- WORK TO BE COMPLETED
Please restate each line of the material word for word and omit any pictures.

- EXERCISE MATERIAL

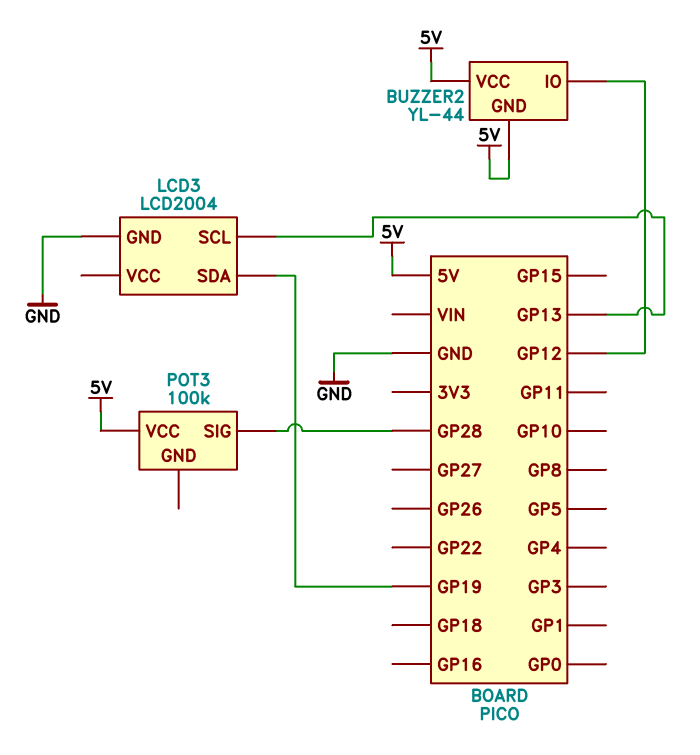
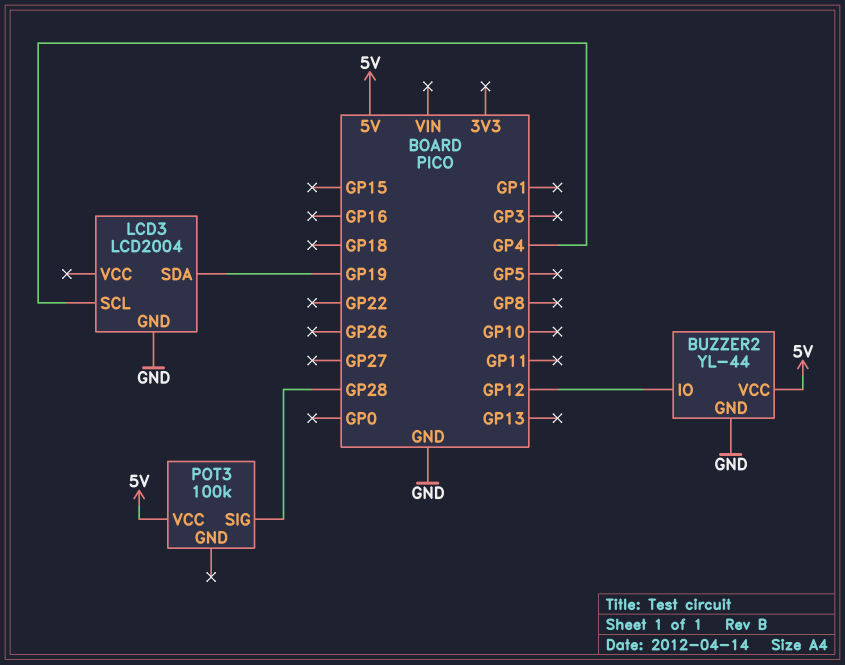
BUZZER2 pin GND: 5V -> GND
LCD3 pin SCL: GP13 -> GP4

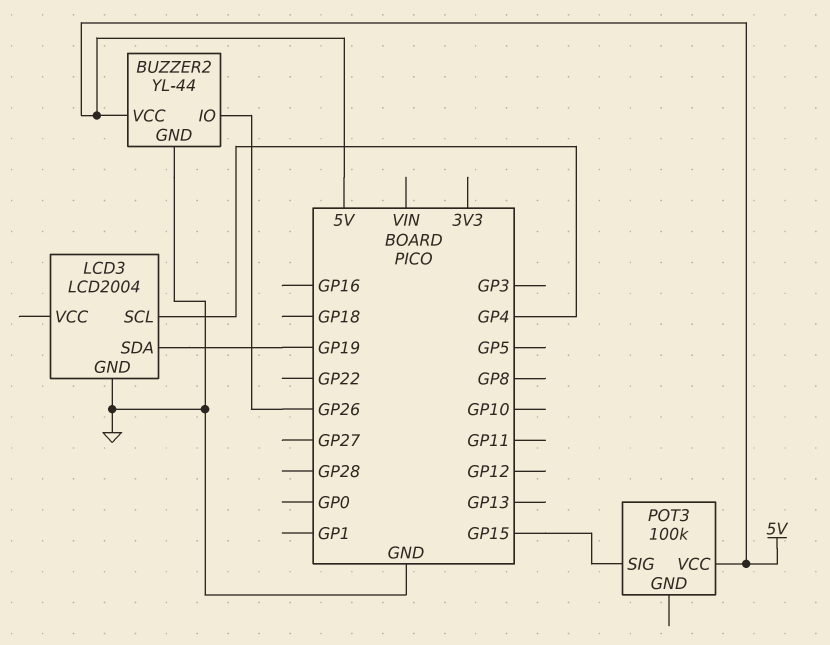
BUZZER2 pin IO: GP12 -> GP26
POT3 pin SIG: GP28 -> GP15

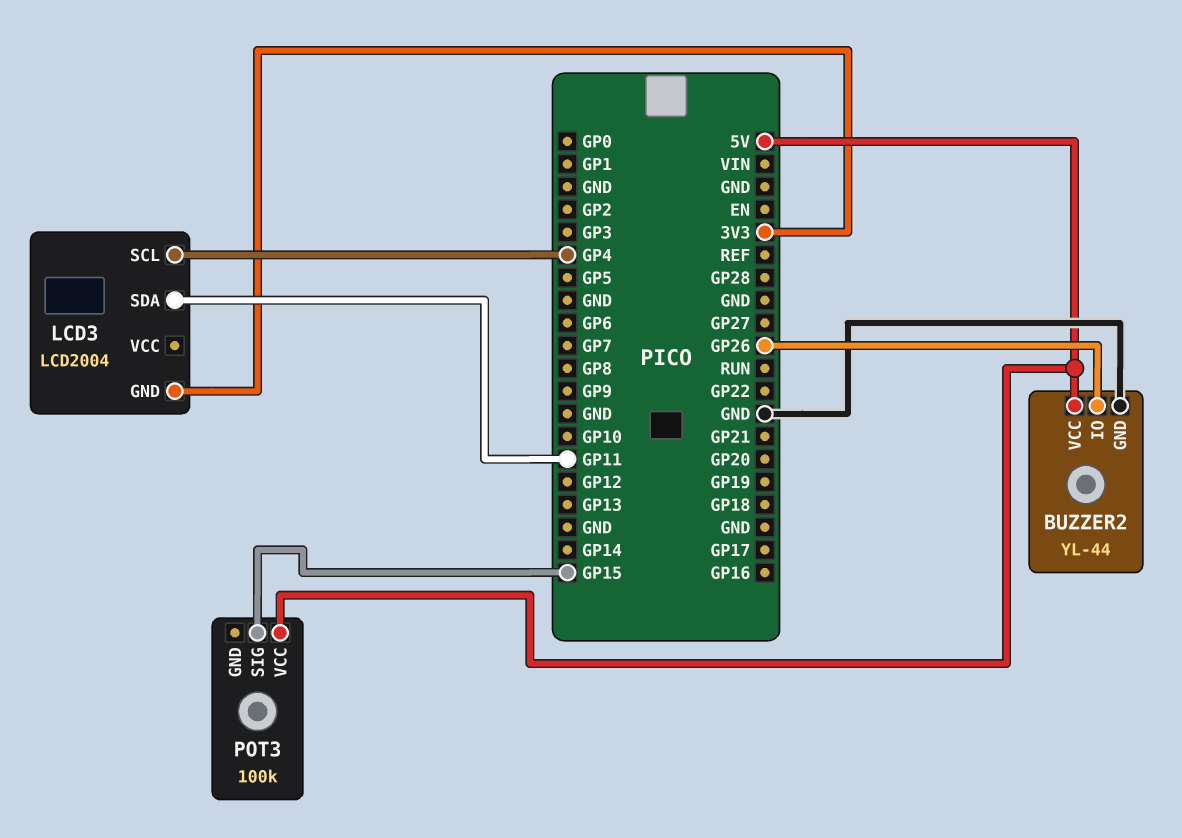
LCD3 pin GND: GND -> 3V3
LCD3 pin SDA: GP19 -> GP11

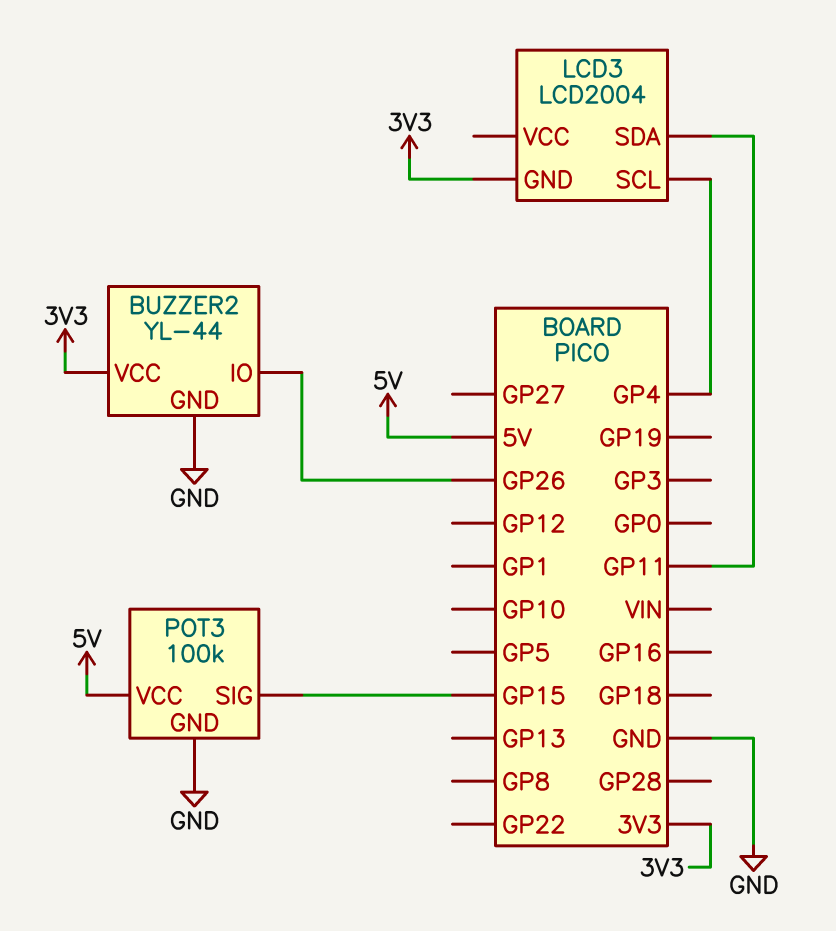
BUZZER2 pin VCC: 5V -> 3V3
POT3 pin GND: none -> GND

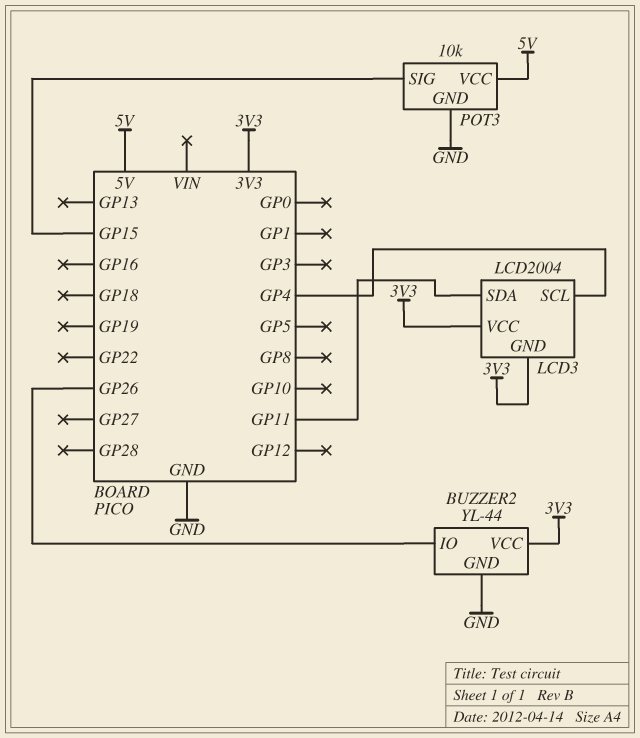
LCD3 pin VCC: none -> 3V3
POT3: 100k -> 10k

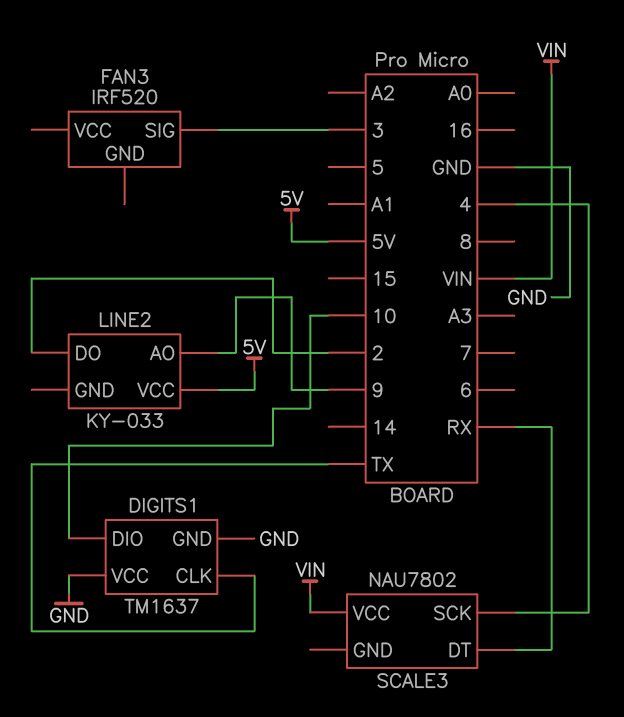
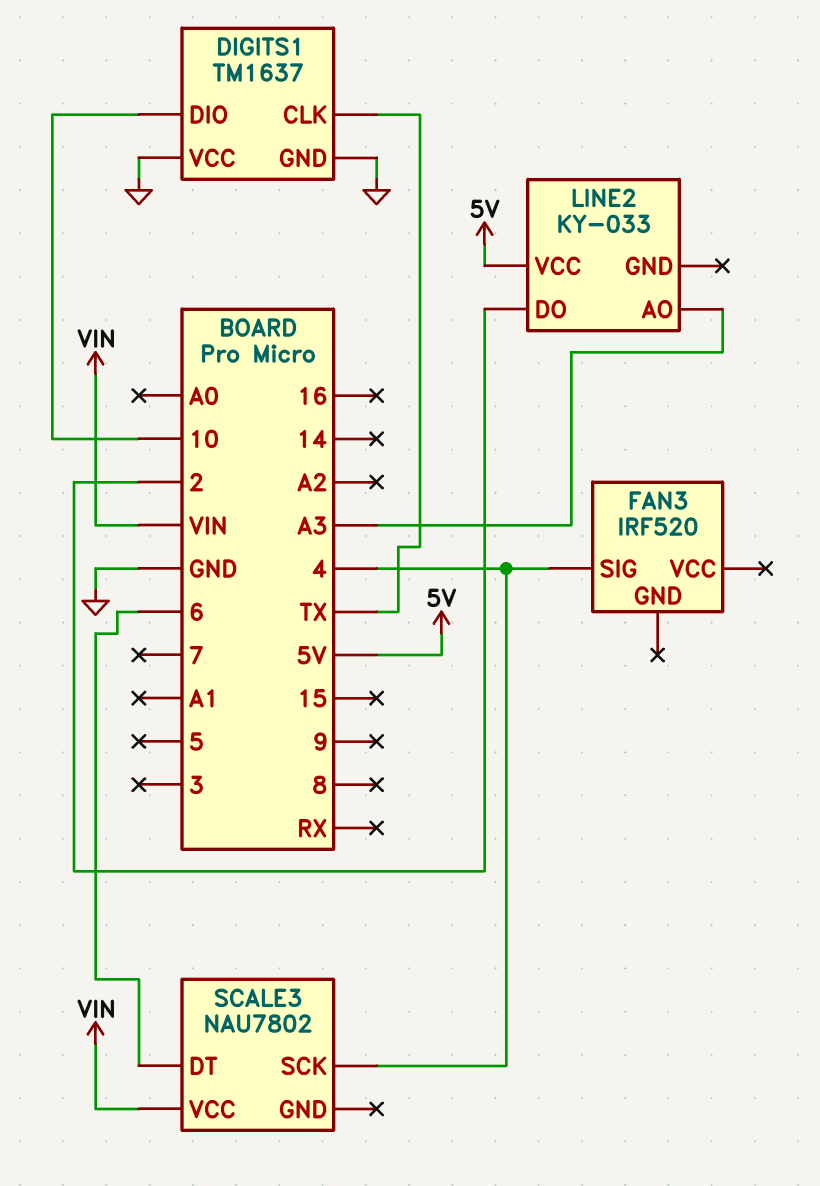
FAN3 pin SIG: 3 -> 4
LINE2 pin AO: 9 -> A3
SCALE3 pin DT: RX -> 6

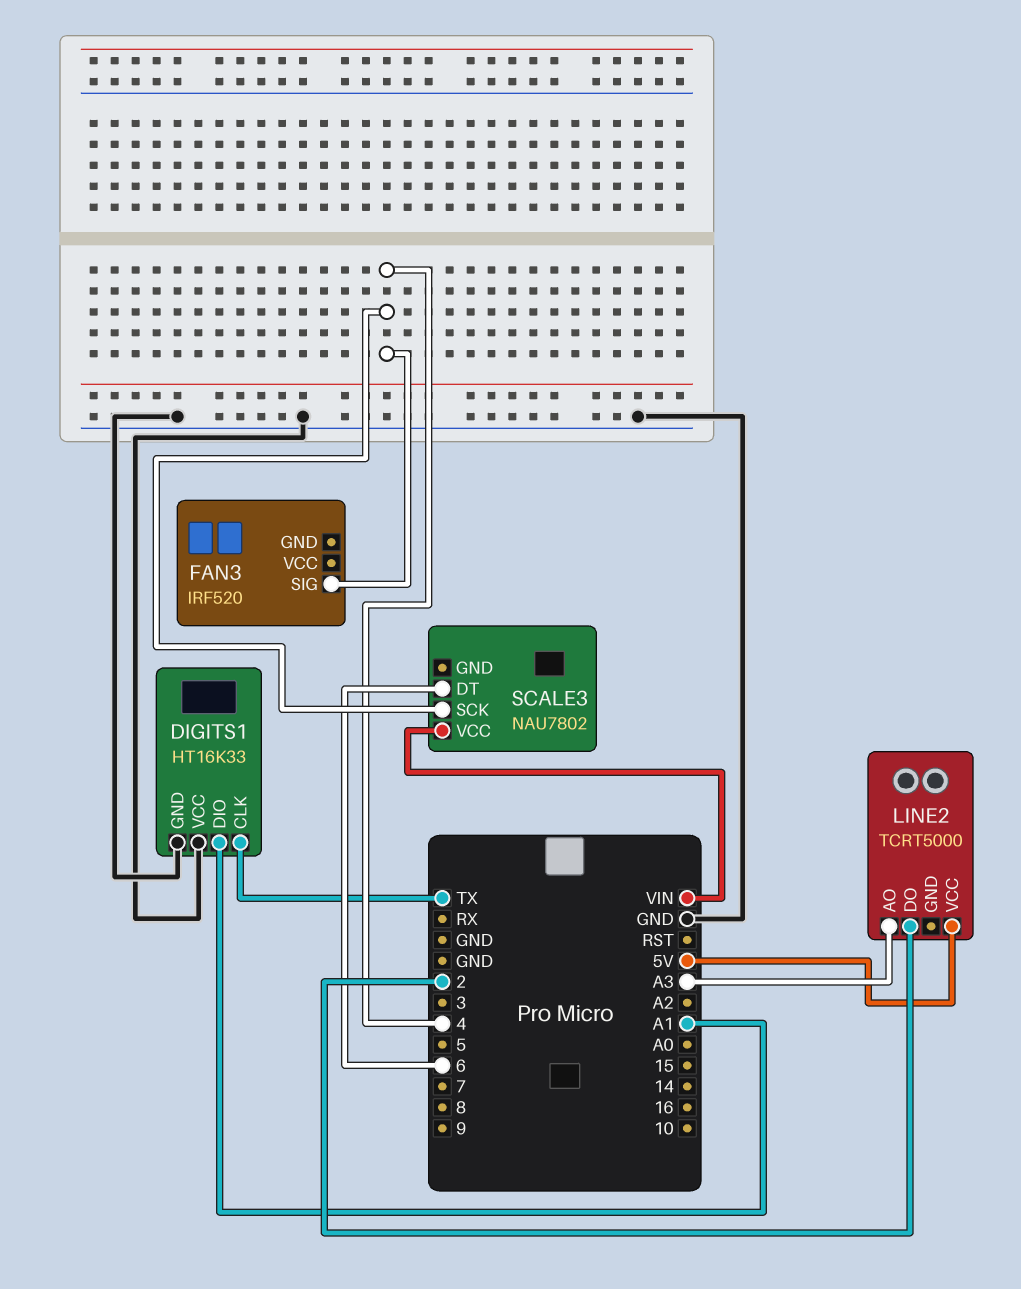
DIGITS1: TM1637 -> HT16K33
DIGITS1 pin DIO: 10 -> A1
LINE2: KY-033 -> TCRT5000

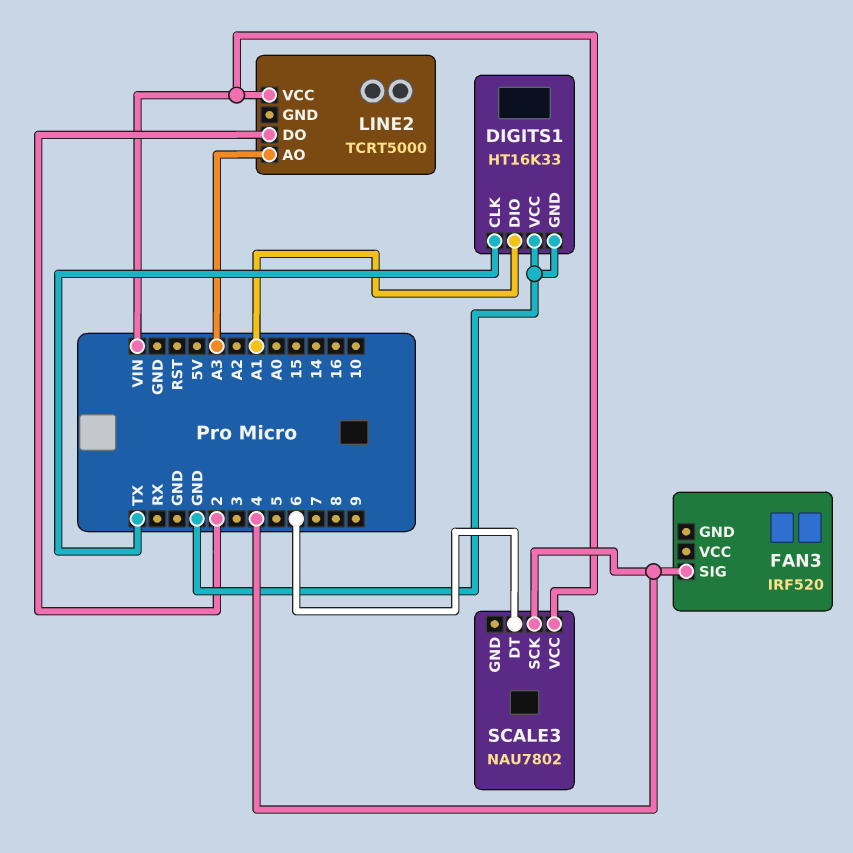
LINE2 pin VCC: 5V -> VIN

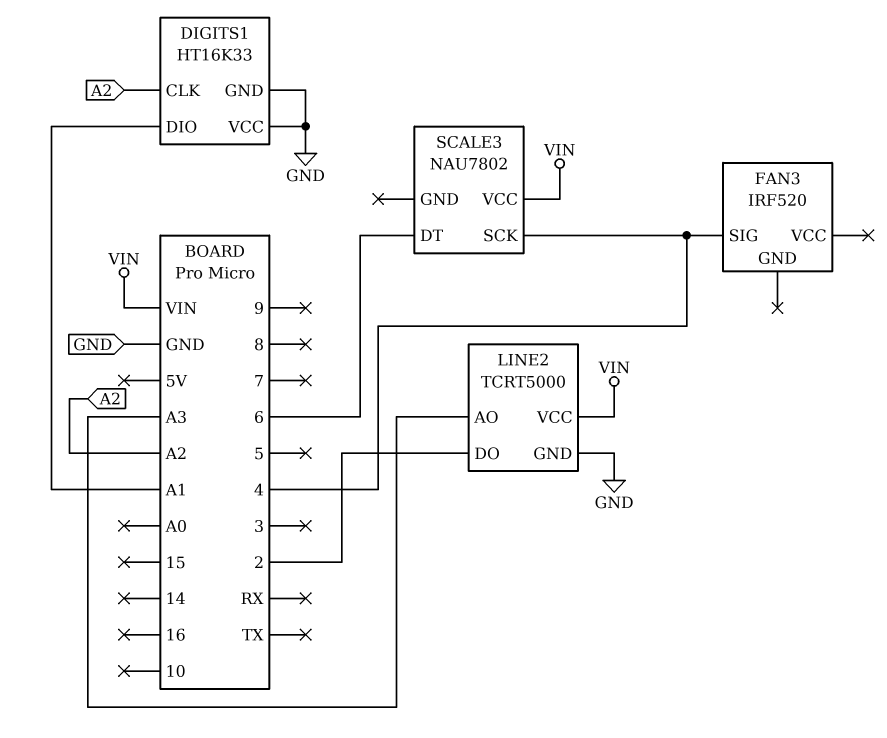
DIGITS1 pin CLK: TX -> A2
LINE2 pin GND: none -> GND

- SOLUTION TO THIS PROBLEM
BUZZER2 pin GND: 5V -> GND
LCD3 pin SCL: GP13 -> GP4

BUZZER2 pin IO: GP12 -> GP26
POT3 pin SIG: GP28 -> GP15

LCD3 pin GND: GND -> 3V3
LCD3 pin SDA: GP19 -> GP11

BUZZER2 pin VCC: 5V -> 3V3
POT3 pin GND: none -> GND

LCD3 pin VCC: none -> 3V3
POT3: 100k -> 10k

FAN3 pin SIG: 3 -> 4
LINE2 pin AO: 9 -> A3
SCALE3 pin DT: RX -> 6

DIGITS1: TM1637 -> HT16K33
DIGITS1 pin DIO: 10 -> A1
LINE2: KY-033 -> TCRT5000

LINE2 pin VCC: 5V -> VIN

DIGITS1 pin CLK: TX -> A2
LINE2 pin GND: none -> GND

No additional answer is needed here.